Data under study:
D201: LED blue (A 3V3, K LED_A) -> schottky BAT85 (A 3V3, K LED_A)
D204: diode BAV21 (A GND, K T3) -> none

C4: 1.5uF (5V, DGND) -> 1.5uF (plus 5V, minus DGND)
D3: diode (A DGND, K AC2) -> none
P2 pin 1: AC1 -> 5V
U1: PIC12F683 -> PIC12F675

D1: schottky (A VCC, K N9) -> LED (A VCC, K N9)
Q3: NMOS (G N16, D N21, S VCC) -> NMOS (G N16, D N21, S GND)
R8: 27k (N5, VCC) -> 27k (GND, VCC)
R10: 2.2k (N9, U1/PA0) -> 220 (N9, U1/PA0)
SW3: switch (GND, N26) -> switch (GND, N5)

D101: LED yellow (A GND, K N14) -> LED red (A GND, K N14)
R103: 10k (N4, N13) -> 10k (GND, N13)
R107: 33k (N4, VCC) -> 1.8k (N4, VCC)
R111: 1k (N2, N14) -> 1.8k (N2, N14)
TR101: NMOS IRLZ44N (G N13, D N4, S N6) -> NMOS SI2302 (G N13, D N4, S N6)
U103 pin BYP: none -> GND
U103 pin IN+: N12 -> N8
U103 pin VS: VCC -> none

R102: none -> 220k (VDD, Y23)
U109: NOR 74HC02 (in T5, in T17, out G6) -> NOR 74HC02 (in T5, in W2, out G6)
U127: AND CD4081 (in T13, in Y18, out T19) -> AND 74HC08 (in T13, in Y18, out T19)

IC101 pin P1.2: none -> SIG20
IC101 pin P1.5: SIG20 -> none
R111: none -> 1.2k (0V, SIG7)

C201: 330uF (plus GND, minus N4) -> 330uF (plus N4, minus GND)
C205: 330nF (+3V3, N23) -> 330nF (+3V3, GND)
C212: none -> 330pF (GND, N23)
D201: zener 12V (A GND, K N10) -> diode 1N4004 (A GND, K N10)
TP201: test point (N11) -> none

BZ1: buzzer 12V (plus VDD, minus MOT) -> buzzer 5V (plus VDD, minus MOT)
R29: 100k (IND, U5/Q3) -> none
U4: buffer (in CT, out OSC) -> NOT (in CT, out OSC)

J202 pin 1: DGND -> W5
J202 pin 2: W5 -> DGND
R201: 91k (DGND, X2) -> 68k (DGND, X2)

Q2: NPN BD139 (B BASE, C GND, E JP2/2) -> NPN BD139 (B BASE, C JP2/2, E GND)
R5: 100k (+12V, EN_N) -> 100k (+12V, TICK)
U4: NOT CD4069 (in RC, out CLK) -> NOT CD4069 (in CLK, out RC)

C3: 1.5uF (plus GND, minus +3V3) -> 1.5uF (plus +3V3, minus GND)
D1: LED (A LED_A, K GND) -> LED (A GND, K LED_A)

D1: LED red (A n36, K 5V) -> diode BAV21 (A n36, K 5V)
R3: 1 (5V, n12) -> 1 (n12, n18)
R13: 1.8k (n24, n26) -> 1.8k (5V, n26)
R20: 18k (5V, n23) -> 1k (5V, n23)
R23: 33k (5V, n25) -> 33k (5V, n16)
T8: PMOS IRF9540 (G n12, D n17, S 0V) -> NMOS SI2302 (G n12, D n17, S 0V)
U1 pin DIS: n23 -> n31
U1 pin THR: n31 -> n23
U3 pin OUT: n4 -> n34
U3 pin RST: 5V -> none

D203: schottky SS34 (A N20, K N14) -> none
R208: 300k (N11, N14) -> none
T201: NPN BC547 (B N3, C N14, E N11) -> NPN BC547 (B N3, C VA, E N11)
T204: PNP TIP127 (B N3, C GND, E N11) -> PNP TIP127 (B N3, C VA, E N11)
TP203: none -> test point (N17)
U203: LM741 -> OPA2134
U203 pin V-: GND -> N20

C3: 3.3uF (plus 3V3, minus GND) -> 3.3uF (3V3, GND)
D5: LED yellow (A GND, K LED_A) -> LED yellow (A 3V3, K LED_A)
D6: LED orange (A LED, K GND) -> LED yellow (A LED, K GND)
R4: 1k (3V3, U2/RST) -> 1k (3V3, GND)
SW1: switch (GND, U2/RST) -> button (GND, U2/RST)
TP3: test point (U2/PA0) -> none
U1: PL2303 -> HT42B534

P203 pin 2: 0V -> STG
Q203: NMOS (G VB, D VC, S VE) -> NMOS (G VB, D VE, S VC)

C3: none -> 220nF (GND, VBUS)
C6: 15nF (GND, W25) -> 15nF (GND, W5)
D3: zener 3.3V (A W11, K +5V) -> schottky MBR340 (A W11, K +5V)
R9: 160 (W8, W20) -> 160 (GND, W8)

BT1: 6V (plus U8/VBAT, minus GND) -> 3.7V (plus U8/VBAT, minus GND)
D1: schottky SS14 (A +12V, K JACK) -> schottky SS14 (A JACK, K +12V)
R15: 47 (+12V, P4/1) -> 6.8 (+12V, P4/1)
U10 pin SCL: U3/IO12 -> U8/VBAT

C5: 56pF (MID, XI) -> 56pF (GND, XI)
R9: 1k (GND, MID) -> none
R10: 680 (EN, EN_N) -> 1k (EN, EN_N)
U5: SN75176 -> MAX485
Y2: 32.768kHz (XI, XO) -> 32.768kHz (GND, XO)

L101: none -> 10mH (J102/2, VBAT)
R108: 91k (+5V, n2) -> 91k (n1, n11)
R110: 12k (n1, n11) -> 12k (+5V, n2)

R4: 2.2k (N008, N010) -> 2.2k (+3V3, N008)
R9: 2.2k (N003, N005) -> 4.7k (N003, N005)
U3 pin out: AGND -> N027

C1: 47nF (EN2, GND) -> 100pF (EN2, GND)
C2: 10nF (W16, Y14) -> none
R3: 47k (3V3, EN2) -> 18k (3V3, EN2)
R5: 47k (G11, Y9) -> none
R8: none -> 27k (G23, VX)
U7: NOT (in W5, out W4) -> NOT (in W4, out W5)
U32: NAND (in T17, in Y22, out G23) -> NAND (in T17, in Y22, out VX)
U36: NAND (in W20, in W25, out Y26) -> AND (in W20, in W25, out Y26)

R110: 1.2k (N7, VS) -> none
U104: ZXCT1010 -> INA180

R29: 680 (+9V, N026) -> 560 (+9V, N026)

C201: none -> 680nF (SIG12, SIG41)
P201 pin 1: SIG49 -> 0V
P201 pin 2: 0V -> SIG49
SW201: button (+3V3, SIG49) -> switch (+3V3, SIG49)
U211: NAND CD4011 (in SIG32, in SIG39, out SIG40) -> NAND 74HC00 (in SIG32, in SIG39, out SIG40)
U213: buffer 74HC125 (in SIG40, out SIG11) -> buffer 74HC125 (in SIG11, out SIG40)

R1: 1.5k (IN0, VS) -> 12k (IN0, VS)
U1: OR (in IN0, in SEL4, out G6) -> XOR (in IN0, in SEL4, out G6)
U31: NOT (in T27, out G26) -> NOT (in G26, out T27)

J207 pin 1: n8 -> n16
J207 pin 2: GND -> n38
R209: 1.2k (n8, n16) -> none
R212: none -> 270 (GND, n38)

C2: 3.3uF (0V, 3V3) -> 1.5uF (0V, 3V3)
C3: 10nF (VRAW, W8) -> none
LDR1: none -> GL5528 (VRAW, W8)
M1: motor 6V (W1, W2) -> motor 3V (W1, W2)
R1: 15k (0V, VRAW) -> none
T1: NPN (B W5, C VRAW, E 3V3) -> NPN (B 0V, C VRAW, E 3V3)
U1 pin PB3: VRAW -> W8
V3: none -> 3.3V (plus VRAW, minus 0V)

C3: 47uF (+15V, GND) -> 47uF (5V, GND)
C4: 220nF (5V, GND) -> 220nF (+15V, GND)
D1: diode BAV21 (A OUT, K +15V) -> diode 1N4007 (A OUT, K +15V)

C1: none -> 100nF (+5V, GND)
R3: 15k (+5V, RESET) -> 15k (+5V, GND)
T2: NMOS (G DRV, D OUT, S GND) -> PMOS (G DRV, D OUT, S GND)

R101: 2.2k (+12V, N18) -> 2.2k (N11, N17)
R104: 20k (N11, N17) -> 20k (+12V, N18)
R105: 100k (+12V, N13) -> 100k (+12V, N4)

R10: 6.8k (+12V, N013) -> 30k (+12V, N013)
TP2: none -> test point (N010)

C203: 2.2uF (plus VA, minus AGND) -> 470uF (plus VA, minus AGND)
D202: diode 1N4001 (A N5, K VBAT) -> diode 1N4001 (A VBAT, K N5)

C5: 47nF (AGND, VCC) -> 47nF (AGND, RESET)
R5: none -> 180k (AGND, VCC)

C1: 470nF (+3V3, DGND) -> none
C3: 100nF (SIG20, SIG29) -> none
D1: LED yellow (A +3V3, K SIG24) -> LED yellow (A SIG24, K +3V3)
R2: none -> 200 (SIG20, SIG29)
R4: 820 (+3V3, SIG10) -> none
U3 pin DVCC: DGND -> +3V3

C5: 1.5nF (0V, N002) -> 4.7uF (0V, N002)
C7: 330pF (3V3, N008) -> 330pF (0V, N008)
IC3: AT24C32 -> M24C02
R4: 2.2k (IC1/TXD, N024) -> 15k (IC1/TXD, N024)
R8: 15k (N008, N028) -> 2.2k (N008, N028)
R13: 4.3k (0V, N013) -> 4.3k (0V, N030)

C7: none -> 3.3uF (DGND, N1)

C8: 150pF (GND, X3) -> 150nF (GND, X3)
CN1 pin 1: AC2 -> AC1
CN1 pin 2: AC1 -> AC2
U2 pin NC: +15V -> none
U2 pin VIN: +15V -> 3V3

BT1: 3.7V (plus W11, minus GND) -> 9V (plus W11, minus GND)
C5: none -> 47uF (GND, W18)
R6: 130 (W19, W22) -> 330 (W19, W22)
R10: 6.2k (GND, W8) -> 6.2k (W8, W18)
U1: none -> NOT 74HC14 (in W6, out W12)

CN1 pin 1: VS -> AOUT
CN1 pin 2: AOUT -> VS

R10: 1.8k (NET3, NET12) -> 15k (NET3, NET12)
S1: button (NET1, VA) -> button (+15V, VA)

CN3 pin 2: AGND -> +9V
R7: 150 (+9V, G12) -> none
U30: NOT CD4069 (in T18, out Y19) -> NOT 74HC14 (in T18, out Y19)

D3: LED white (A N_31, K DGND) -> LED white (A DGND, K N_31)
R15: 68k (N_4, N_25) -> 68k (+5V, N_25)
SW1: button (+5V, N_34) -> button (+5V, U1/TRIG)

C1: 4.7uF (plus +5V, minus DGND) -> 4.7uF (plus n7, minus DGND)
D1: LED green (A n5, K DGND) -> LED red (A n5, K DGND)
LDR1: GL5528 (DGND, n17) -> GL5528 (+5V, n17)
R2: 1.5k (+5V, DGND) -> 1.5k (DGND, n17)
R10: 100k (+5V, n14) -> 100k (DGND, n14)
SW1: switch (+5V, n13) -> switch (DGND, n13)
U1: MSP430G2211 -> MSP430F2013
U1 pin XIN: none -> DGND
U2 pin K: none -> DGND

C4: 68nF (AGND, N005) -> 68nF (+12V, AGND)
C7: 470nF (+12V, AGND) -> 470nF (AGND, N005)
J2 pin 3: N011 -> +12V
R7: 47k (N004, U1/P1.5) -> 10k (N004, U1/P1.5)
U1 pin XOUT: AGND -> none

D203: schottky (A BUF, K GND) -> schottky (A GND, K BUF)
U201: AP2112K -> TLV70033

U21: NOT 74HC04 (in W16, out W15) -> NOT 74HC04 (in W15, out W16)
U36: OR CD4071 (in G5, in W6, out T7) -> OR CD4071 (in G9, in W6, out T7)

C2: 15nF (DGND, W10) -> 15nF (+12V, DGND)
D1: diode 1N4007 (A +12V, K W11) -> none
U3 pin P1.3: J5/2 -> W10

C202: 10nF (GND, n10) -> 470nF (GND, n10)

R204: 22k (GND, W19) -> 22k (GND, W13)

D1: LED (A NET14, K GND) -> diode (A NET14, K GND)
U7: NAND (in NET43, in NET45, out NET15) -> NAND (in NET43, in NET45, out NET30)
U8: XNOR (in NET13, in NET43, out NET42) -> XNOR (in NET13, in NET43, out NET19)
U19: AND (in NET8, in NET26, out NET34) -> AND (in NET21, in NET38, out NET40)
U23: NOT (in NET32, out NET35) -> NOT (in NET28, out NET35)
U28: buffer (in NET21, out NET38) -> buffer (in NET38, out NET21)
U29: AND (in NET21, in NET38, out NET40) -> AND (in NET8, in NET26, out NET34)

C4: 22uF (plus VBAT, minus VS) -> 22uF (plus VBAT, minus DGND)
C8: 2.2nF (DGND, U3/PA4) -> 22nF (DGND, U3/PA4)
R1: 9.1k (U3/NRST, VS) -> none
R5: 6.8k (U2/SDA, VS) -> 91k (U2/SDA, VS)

Task objective:
From the entries above, restate word for word the lines from the line containing "R4: 2.2k (IC1/TXD, N024)" to the line containing "U19: AND (in", both ends included, and nothing more.

Expected output:
R4: 2.2k (IC1/TXD, N024) -> 15k (IC1/TXD, N024)
R8: 15k (N008, N028) -> 2.2k (N008, N028)
R13: 4.3k (0V, N013) -> 4.3k (0V, N030)

C7: none -> 3.3uF (DGND, N1)

C8: 150pF (GND, X3) -> 150nF (GND, X3)
CN1 pin 1: AC2 -> AC1
CN1 pin 2: AC1 -> AC2
U2 pin NC: +15V -> none
U2 pin VIN: +15V -> 3V3

BT1: 3.7V (plus W11, minus GND) -> 9V (plus W11, minus GND)
C5: none -> 47uF (GND, W18)
R6: 130 (W19, W22) -> 330 (W19, W22)
R10: 6.2k (GND, W8) -> 6.2k (W8, W18)
U1: none -> NOT 74HC14 (in W6, out W12)

CN1 pin 1: VS -> AOUT
CN1 pin 2: AOUT -> VS

R10: 1.8k (NET3, NET12) -> 15k (NET3, NET12)
S1: button (NET1, VA) -> button (+15V, VA)

CN3 pin 2: AGND -> +9V
R7: 150 (+9V, G12) -> none
U30: NOT CD4069 (in T18, out Y19) -> NOT 74HC14 (in T18, out Y19)

D3: LED white (A N_31, K DGND) -> LED white (A DGND, K N_31)
R15: 68k (N_4, N_25) -> 68k (+5V, N_25)
SW1: button (+5V, N_34) -> button (+5V, U1/TRIG)

C1: 4.7uF (plus +5V, minus DGND) -> 4.7uF (plus n7, minus DGND)
D1: LED green (A n5, K DGND) -> LED red (A n5, K DGND)
LDR1: GL5528 (DGND, n17) -> GL5528 (+5V, n17)
R2: 1.5k (+5V, DGND) -> 1.5k (DGND, n17)
R10: 100k (+5V, n14) -> 100k (DGND, n14)
SW1: switch (+5V, n13) -> switch (DGND, n13)
U1: MSP430G2211 -> MSP430F2013
U1 pin XIN: none -> DGND
U2 pin K: none -> DGND

C4: 68nF (AGND, N005) -> 68nF (+12V, AGND)
C7: 470nF (+12V, AGND) -> 470nF (AGND, N005)
J2 pin 3: N011 -> +12V
R7: 47k (N004, U1/P1.5) -> 10k (N004, U1/P1.5)
U1 pin XOUT: AGND -> none

D203: schottky (A BUF, K GND) -> schottky (A GND, K BUF)
U201: AP2112K -> TLV70033

U21: NOT 74HC04 (in W16, out W15) -> NOT 74HC04 (in W15, out W16)
U36: OR CD4071 (in G5, in W6, out T7) -> OR CD4071 (in G9, in W6, out T7)

C2: 15nF (DGND, W10) -> 15nF (+12V, DGND)
D1: diode 1N4007 (A +12V, K W11) -> none
U3 pin P1.3: J5/2 -> W10

C202: 10nF (GND, n10) -> 470nF (GND, n10)

R204: 22k (GND, W19) -> 22k (GND, W13)

D1: LED (A NET14, K GND) -> diode (A NET14, K GND)
U7: NAND (in NET43, in NET45, out NET15) -> NAND (in NET43, in NET45, out NET30)
U8: XNOR (in NET13, in NET43, out NET42) -> XNOR (in NET13, in NET43, out NET19)
U19: AND (in NET8, in NET26, out NET34) -> AND (in NET21, in NET38, out NET40)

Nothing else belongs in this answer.